| Activity |
Show all lines from the data that include the word "move".

| Provided entries |
_ _ _ _ _ _ _

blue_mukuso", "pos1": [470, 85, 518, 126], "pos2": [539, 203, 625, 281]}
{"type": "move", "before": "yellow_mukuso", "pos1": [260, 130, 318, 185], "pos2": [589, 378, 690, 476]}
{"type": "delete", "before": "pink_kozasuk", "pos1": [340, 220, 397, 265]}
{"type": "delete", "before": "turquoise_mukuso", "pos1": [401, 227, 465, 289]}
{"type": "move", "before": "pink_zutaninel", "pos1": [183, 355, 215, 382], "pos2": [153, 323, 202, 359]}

_ _ _ _ _ _ _

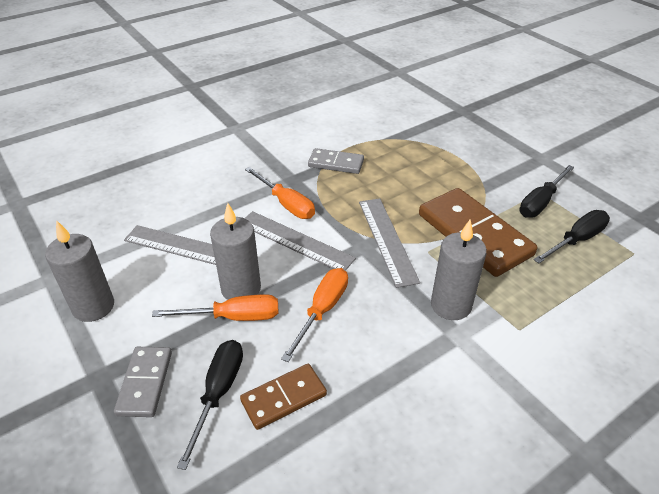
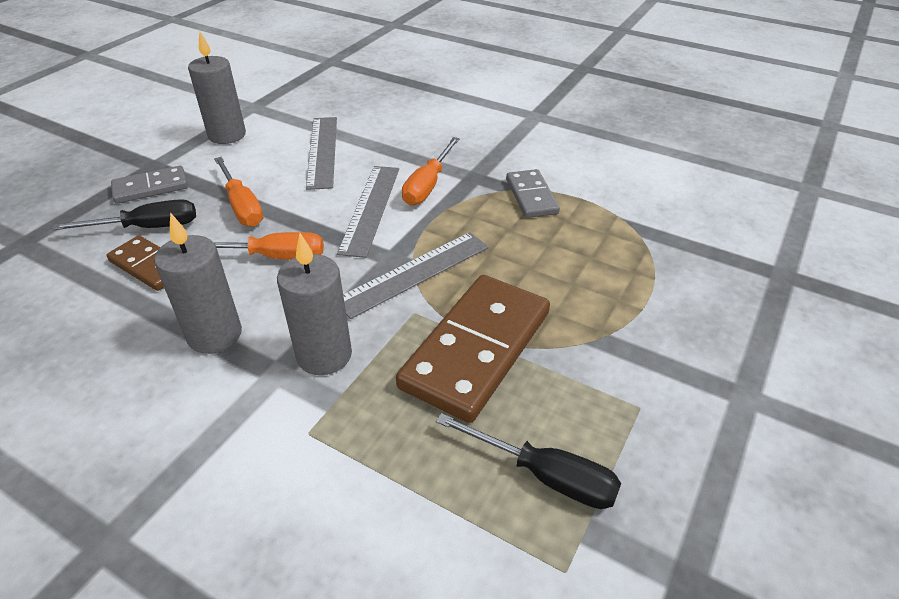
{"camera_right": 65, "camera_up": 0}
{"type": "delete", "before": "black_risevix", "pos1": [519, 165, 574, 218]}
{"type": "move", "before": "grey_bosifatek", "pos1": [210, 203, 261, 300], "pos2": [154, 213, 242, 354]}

_ _ _ _ _ _ _

| Written answer |
{"type": "move", "before": "yellow_mukuso", "pos1": [260, 130, 318, 185], "pos2": [589, 378, 690, 476]}
{"type": "move", "before": "pink_zutaninel", "pos1": [183, 355, 215, 382], "pos2": [153, 323, 202, 359]}
{"type": "move", "before": "grey_bosifatek", "pos1": [210, 203, 261, 300], "pos2": [154, 213, 242, 354]}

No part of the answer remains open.